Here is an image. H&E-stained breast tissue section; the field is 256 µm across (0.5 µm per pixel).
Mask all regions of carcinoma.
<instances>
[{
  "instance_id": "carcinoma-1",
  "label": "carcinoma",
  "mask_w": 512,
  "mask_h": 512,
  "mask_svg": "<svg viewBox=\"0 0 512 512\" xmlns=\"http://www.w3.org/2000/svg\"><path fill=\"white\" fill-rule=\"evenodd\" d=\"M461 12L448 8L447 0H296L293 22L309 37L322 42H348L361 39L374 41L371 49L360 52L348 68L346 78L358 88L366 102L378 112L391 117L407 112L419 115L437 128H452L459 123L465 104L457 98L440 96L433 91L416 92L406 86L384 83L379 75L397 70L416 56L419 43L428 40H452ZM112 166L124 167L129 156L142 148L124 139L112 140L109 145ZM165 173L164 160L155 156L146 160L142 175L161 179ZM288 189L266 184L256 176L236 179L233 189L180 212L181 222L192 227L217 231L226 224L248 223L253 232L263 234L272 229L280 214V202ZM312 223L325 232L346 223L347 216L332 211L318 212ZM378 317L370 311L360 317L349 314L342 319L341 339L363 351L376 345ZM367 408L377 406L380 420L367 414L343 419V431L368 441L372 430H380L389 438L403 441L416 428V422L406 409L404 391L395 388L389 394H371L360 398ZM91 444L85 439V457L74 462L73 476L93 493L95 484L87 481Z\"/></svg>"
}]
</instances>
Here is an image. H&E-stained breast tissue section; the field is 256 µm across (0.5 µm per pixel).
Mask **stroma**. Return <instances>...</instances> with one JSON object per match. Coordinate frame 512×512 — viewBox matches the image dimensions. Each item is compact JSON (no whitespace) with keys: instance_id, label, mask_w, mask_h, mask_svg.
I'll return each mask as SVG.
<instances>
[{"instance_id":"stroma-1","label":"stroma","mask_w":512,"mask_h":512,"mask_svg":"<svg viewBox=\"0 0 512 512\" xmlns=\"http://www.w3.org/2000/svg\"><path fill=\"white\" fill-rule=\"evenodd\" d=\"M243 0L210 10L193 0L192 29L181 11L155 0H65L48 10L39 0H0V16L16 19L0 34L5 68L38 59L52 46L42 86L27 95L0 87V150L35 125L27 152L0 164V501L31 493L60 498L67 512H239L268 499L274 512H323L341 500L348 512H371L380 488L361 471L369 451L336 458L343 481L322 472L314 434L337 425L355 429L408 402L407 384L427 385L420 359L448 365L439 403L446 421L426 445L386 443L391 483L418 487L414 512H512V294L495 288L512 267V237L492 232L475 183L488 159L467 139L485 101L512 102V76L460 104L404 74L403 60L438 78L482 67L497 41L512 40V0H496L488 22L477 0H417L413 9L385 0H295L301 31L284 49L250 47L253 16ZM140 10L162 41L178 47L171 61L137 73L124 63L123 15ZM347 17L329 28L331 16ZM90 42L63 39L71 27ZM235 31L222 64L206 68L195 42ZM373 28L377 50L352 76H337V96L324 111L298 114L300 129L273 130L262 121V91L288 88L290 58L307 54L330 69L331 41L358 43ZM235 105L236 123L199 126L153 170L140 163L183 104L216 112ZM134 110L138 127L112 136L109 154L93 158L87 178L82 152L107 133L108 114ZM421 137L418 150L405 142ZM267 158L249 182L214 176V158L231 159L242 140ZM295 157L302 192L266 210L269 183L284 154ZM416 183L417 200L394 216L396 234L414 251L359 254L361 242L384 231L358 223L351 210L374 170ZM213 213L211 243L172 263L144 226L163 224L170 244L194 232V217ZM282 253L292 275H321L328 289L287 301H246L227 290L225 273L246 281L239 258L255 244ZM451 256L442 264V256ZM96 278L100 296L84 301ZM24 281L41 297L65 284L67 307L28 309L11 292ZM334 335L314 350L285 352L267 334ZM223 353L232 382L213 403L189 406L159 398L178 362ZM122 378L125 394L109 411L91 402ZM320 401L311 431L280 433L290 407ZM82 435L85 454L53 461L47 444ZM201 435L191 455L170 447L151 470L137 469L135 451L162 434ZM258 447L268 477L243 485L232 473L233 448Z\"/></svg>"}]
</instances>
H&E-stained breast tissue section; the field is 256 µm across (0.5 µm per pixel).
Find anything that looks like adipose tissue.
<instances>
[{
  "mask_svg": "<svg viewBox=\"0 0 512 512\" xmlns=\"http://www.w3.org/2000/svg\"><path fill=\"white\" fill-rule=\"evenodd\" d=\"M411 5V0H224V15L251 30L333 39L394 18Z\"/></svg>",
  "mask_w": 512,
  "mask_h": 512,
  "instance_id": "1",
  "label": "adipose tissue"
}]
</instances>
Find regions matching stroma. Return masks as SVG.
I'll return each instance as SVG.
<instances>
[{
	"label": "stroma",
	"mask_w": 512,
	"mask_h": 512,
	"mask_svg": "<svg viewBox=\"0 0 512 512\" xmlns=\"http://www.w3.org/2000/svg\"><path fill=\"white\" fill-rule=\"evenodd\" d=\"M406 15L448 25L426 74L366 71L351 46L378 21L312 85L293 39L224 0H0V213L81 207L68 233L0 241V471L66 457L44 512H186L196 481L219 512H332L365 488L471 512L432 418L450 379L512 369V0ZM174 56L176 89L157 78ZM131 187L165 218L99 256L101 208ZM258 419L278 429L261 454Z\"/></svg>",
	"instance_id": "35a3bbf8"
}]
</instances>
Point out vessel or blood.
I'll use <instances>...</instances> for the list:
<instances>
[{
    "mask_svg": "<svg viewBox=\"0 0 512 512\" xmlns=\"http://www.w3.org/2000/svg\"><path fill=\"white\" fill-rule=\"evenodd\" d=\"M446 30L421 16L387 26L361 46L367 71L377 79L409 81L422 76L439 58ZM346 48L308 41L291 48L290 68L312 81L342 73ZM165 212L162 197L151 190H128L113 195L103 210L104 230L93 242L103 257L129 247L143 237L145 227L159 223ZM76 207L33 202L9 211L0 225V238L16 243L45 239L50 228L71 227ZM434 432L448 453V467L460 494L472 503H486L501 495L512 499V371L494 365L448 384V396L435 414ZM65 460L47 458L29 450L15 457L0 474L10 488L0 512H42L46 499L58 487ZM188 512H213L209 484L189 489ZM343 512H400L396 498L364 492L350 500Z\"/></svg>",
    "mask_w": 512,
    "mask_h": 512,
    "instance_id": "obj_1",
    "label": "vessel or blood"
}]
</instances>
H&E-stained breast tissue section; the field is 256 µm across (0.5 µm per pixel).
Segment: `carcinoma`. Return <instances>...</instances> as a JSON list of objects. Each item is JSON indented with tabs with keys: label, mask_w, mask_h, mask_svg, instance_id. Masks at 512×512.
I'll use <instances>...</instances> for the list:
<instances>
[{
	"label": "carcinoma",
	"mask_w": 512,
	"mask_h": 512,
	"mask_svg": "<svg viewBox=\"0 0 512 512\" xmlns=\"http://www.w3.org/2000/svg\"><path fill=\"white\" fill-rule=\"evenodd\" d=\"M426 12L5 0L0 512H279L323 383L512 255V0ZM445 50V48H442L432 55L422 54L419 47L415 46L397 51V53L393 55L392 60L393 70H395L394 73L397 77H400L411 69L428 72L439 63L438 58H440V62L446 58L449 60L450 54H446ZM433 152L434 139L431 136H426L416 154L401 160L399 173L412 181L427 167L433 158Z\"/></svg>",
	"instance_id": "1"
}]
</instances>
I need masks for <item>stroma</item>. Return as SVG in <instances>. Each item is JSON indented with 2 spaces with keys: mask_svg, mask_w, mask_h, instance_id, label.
+===+
Task to carry out – Reproduce, exactly and with nothing added, the lines from the one that includes "Masks at 512×512." through the last line of the material.

Answer for the task –
Segment: `carcinoma`. Return <instances>...</instances> as a JSON list of objects. Each item is JSON indented with tabs with keys: label, mask_w, mask_h, mask_svg, instance_id. Masks at 512×512.
I'll use <instances>...</instances> for the list:
<instances>
[{
	"label": "carcinoma",
	"mask_w": 512,
	"mask_h": 512,
	"mask_svg": "<svg viewBox=\"0 0 512 512\" xmlns=\"http://www.w3.org/2000/svg\"><path fill=\"white\" fill-rule=\"evenodd\" d=\"M426 12L5 0L0 512H279L323 383L512 255V0ZM445 50V48H442L432 55L422 54L419 47L415 46L397 51V53L393 55L392 60L393 70H395L394 73L397 77H400L411 69L428 72L439 63L438 58H440V62L446 58L449 60L450 54H446ZM433 152L434 139L431 136H426L416 154L401 160L399 173L412 181L427 167L433 158Z\"/></svg>",
	"instance_id": "1"
}]
</instances>
I need masks for <item>stroma</item>. Return as SVG in <instances>. Each item is JSON indented with 2 spaces with keys: mask_svg, mask_w, mask_h, instance_id, label.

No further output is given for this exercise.